— WORK REQUIRED —
Give again every line from the one with "(557, 252) = (304, 494): yellow" through the last line of the data, exactly, and leave out the lines before it.

— DATA TO EXAMINE —
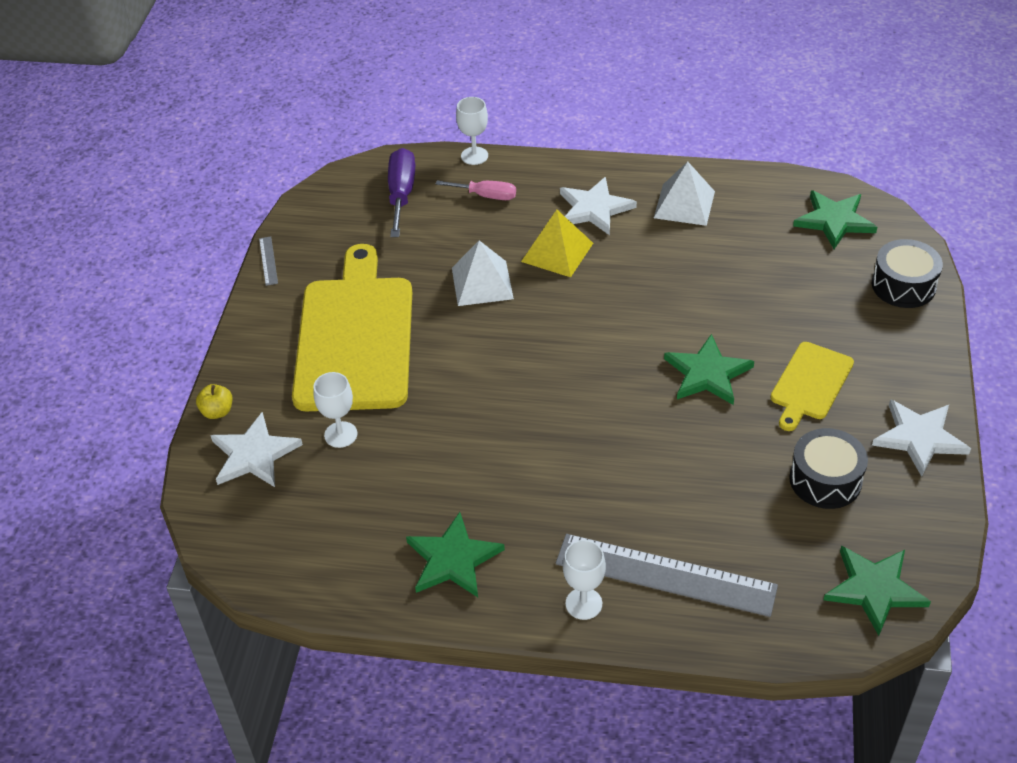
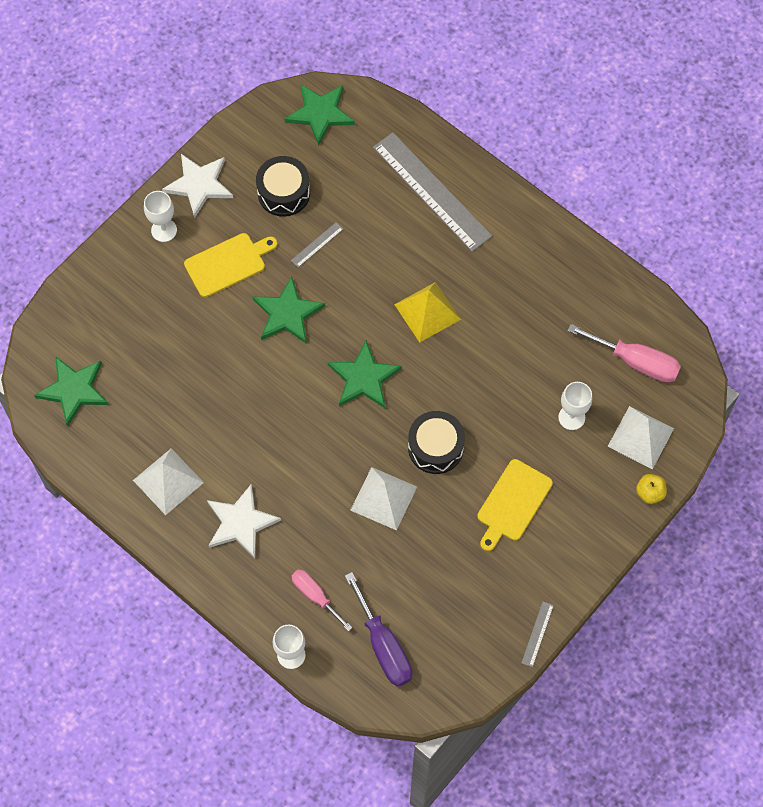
camera: 150 degrees left, 20 degrees up
(254, 454) = (640, 437): white star -> white pyramid
(300, 522) = (635, 362): none -> pink screwdriver
(354, 337) = (513, 503): yellow cutting board -> yellow cutting board, size x0.50
(401, 194) = (383, 645): purple screwdriver -> purple screwdriver turned 60 degrees counterclockwise
(453, 559) = (552, 277): green star -> green star (363, 378)
(557, 252) = (304, 494): yellow pyramid -> yellow pyramid (427, 311)
(583, 603) = (493, 202): white goblet -> white goblet (164, 230)
(739, 449) = (317, 244): none -> grey ruler
(903, 285) = (87, 301): black drum -> black drum (435, 447)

— WRITTEN REPLY —
(557, 252) = (304, 494): yellow pyramid -> yellow pyramid (427, 311)
(583, 603) = (493, 202): white goblet -> white goblet (164, 230)
(739, 449) = (317, 244): none -> grey ruler
(903, 285) = (87, 301): black drum -> black drum (435, 447)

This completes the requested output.